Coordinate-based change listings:
•••••
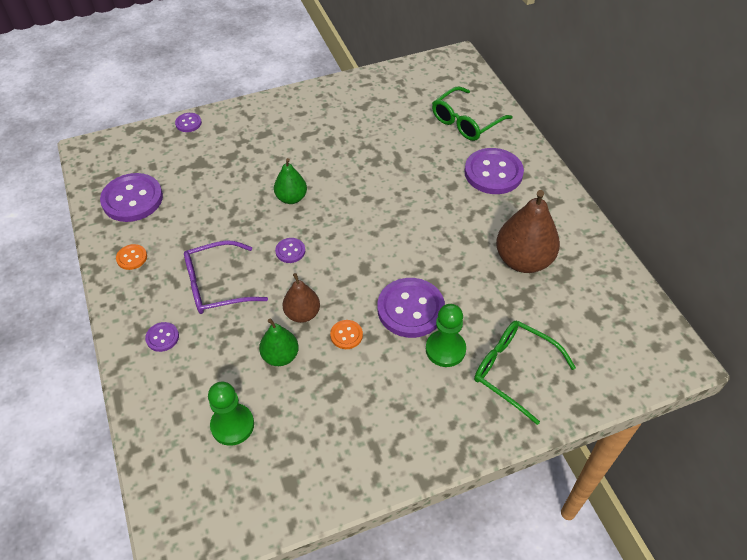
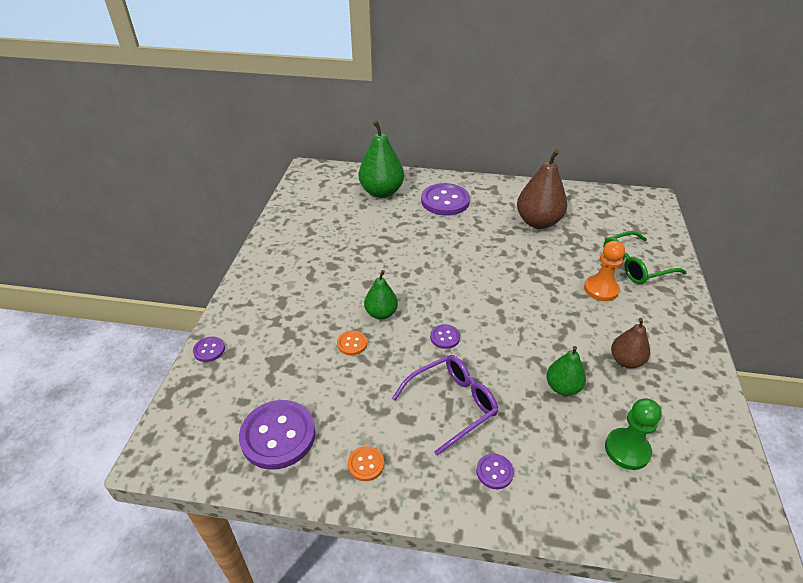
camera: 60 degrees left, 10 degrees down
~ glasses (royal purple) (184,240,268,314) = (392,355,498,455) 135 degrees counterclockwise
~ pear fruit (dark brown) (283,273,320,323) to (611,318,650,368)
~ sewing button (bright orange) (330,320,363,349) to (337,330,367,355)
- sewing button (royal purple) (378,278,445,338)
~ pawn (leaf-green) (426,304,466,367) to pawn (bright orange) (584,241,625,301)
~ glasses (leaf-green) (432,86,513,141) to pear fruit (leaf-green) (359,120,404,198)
•••••
TO DO: Your task is to retype, exactly and only, the lines from the one with "135 degrees counterclockwise" through the final line above.

WRITTEN REPLY:
~ glasses (royal purple) (184,240,268,314) = (392,355,498,455) 135 degrees counterclockwise
~ pear fruit (dark brown) (283,273,320,323) to (611,318,650,368)
~ sewing button (bright orange) (330,320,363,349) to (337,330,367,355)
- sewing button (royal purple) (378,278,445,338)
~ pawn (leaf-green) (426,304,466,367) to pawn (bright orange) (584,241,625,301)
~ glasses (leaf-green) (432,86,513,141) to pear fruit (leaf-green) (359,120,404,198)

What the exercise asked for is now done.